• [WHAT YOU ARE ASKED TO DO]: When you transcribe the listing that follows, keep every line exact and skip any picture.

• [ENTRIES PROVIDED]:
━━━━
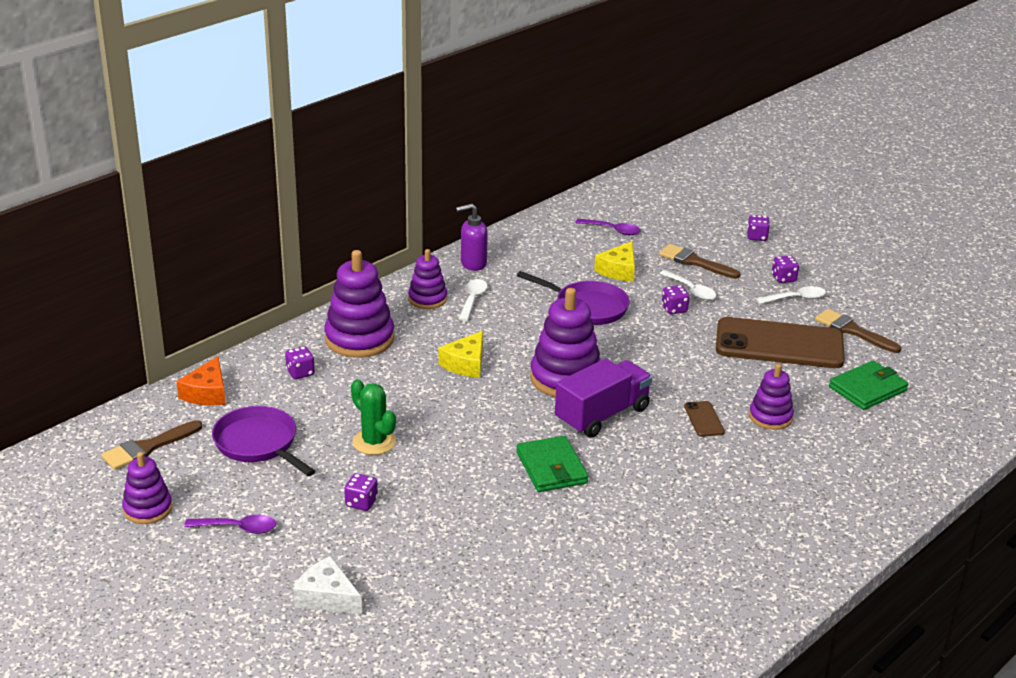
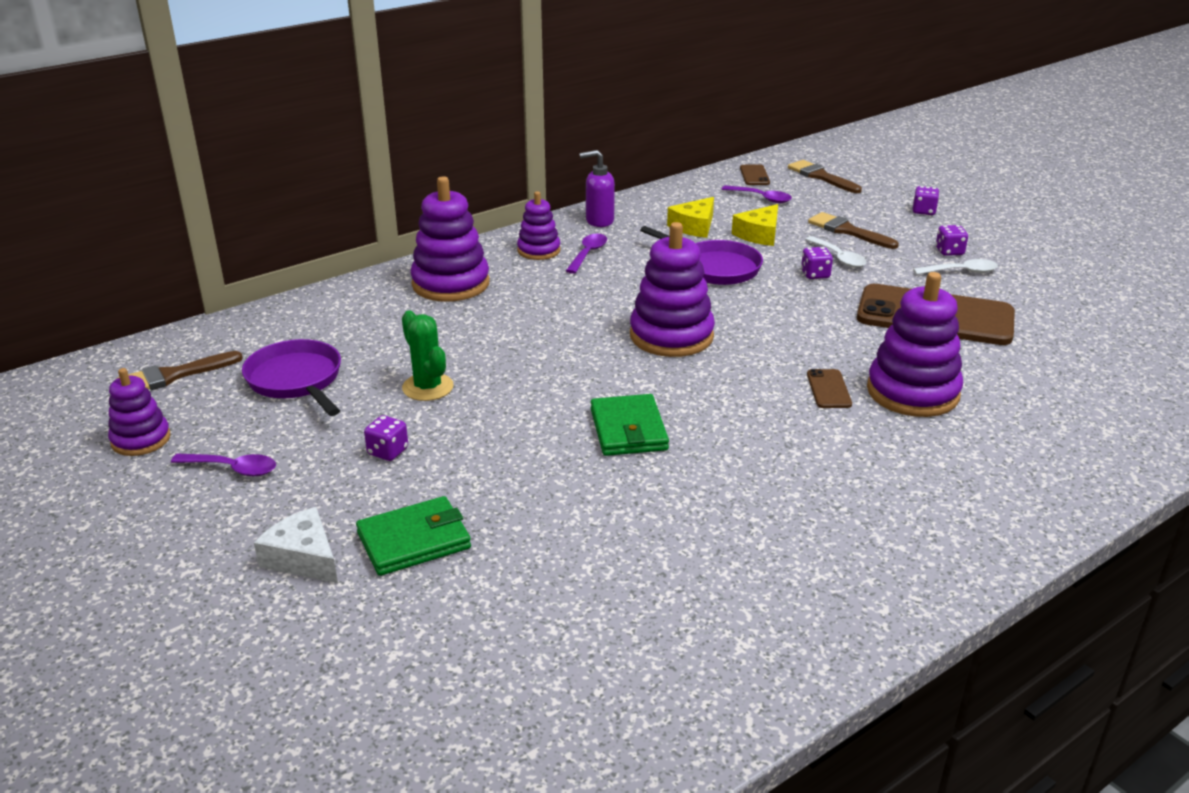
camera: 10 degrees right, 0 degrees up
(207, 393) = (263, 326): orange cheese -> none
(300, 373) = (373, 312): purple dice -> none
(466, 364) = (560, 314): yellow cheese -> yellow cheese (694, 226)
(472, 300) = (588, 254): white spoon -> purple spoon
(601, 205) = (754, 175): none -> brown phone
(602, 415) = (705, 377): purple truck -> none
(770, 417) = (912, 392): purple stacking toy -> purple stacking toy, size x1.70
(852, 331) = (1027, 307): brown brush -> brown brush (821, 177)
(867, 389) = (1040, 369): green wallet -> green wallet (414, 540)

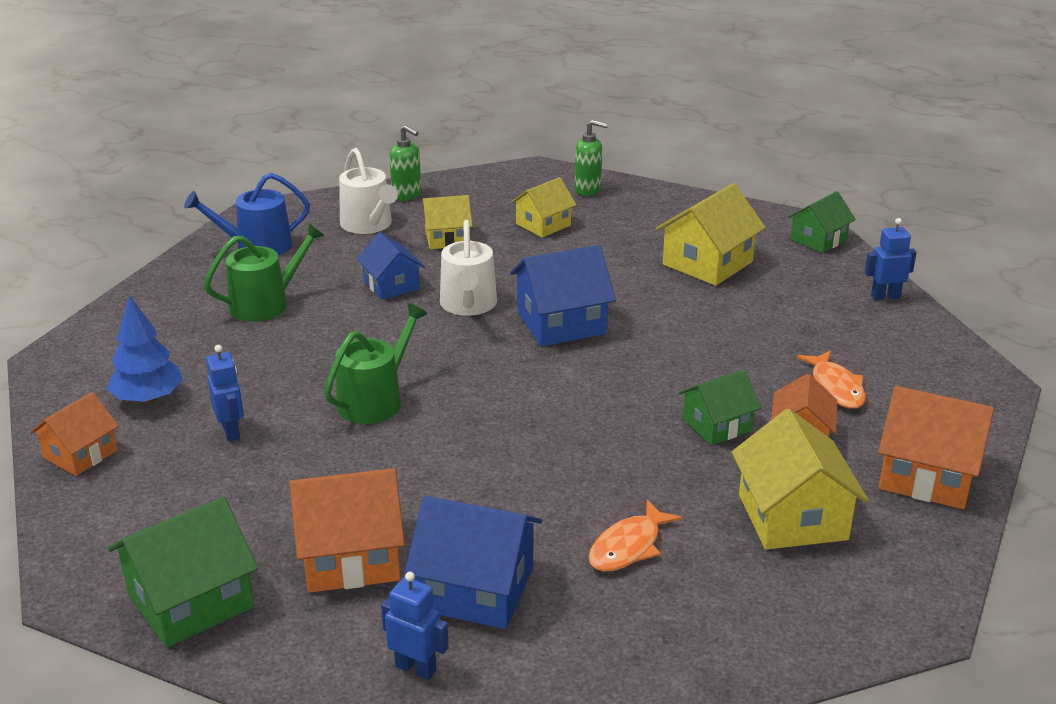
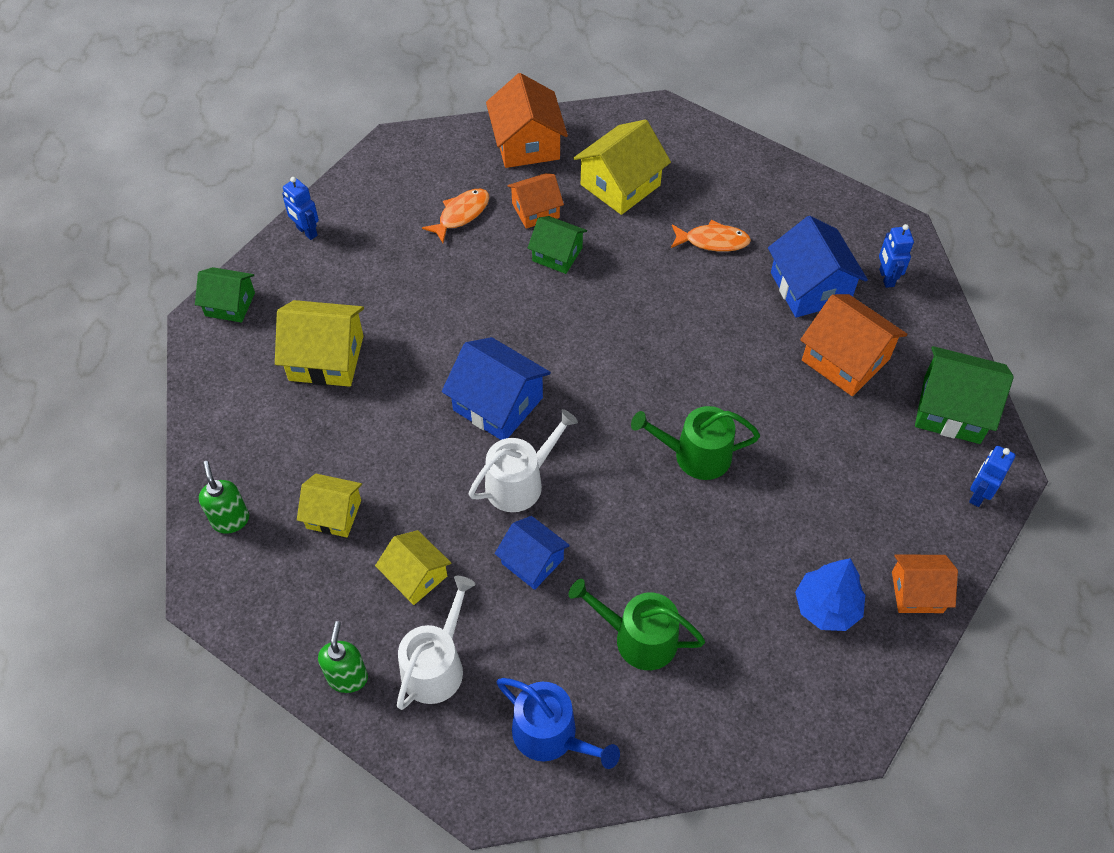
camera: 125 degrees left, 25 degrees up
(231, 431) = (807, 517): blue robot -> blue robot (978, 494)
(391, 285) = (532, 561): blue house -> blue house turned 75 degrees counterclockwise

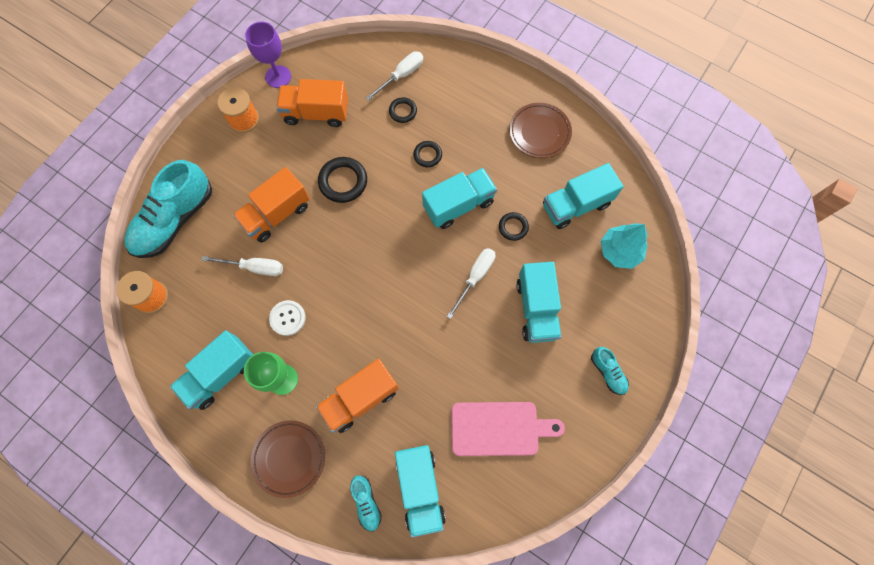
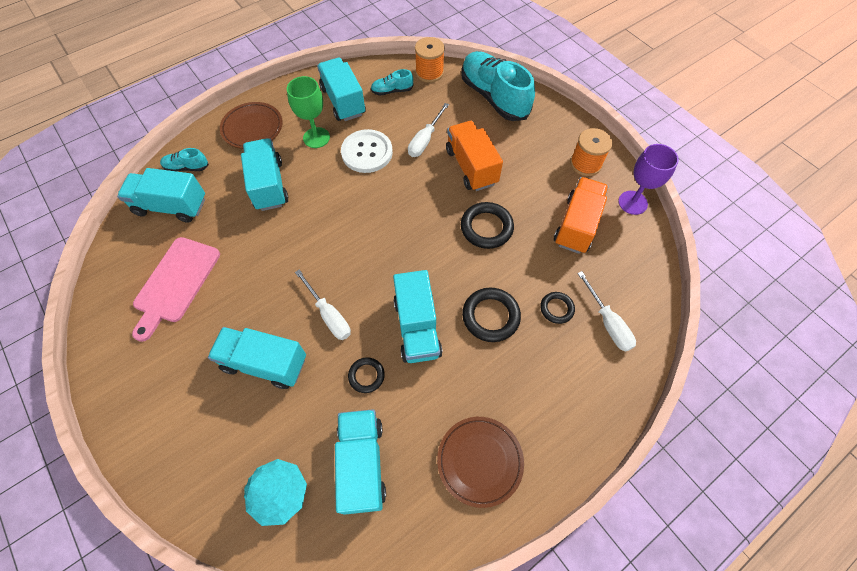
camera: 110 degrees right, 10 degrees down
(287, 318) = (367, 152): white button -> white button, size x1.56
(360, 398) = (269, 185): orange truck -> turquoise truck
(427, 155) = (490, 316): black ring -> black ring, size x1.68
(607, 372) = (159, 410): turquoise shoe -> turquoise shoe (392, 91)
━━━━
• [REPLY TO THE TASK]:
camera: 10 degrees right, 0 degrees up
(207, 393) = (263, 326): orange cheese -> none
(300, 373) = (373, 312): purple dice -> none
(466, 364) = (560, 314): yellow cheese -> yellow cheese (694, 226)
(472, 300) = (588, 254): white spoon -> purple spoon
(601, 205) = (754, 175): none -> brown phone
(602, 415) = (705, 377): purple truck -> none
(770, 417) = (912, 392): purple stacking toy -> purple stacking toy, size x1.70
(852, 331) = (1027, 307): brown brush -> brown brush (821, 177)
(867, 389) = (1040, 369): green wallet -> green wallet (414, 540)

camera: 125 degrees left, 25 degrees up
(231, 431) = (807, 517): blue robot -> blue robot (978, 494)
(391, 285) = (532, 561): blue house -> blue house turned 75 degrees counterclockwise

camera: 110 degrees right, 10 degrees down
(287, 318) = (367, 152): white button -> white button, size x1.56
(360, 398) = (269, 185): orange truck -> turquoise truck
(427, 155) = (490, 316): black ring -> black ring, size x1.68
(607, 372) = (159, 410): turquoise shoe -> turquoise shoe (392, 91)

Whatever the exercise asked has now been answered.